(Modification records)
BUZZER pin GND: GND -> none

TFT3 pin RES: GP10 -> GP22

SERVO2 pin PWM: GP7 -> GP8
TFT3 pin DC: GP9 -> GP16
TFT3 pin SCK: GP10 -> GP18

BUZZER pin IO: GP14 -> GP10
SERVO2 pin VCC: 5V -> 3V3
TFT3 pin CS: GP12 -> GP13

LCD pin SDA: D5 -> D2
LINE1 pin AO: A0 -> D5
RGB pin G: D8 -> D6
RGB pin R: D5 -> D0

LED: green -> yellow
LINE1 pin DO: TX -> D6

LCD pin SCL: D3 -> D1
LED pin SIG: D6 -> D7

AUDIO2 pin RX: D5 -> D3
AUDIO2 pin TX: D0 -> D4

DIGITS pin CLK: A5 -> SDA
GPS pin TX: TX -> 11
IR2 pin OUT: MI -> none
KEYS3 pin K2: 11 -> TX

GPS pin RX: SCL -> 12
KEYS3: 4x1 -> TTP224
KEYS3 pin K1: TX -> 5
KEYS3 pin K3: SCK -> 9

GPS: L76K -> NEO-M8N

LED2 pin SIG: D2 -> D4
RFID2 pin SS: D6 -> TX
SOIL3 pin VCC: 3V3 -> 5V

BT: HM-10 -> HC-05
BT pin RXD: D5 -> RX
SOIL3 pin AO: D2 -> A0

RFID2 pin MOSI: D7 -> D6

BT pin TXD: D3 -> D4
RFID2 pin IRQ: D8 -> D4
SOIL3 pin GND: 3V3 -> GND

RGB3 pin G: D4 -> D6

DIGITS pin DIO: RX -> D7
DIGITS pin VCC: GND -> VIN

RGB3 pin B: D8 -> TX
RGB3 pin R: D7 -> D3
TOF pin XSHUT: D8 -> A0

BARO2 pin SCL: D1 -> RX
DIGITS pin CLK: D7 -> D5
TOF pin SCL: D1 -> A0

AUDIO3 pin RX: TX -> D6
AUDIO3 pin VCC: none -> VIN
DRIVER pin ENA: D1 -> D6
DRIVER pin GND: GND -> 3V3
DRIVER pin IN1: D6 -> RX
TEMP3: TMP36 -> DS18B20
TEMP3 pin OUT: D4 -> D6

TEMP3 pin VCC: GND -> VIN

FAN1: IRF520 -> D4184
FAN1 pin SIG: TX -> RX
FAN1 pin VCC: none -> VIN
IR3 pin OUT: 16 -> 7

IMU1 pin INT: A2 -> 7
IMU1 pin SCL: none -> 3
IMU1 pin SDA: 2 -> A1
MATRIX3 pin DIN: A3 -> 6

Required action:
Transcribe the records above exactly, from the opening line down to and including the line with "LINE1 pin AO: A0 -> D5".

Final answer:
BUZZER pin GND: GND -> none

TFT3 pin RES: GP10 -> GP22

SERVO2 pin PWM: GP7 -> GP8
TFT3 pin DC: GP9 -> GP16
TFT3 pin SCK: GP10 -> GP18

BUZZER pin IO: GP14 -> GP10
SERVO2 pin VCC: 5V -> 3V3
TFT3 pin CS: GP12 -> GP13

LCD pin SDA: D5 -> D2
LINE1 pin AO: A0 -> D5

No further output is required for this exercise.